*Task data*.
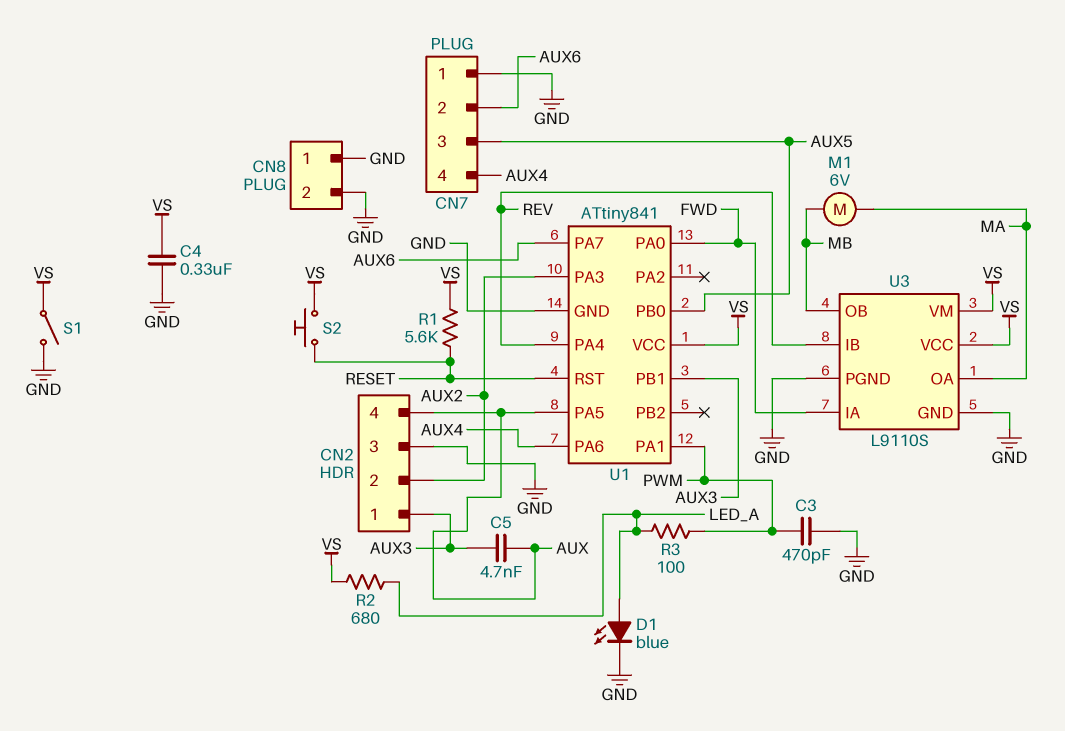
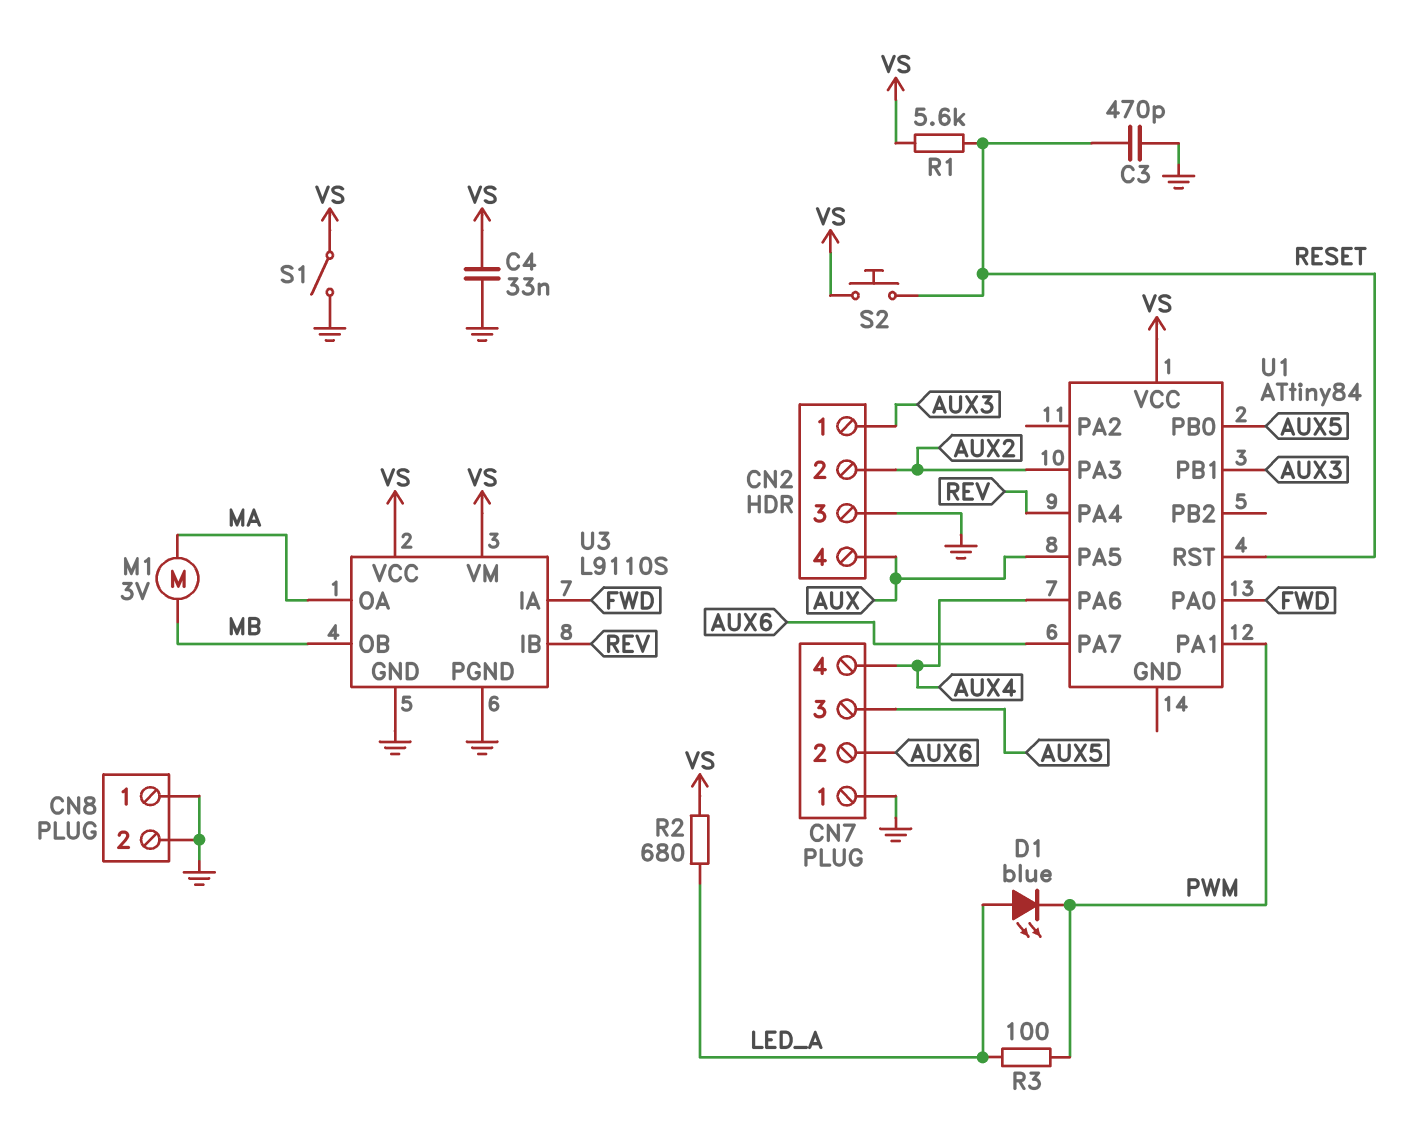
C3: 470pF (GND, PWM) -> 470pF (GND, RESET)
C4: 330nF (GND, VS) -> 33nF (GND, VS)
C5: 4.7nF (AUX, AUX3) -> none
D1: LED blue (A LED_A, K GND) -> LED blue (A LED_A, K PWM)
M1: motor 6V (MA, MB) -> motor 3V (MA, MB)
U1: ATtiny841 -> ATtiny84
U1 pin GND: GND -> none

*Problem statement*.
An exact copy of every entry, minus the pictures, is what you should return.

*Output for this exercise*.
C3: 470pF (GND, PWM) -> 470pF (GND, RESET)
C4: 330nF (GND, VS) -> 33nF (GND, VS)
C5: 4.7nF (AUX, AUX3) -> none
D1: LED blue (A LED_A, K GND) -> LED blue (A LED_A, K PWM)
M1: motor 6V (MA, MB) -> motor 3V (MA, MB)
U1: ATtiny841 -> ATtiny84
U1 pin GND: GND -> none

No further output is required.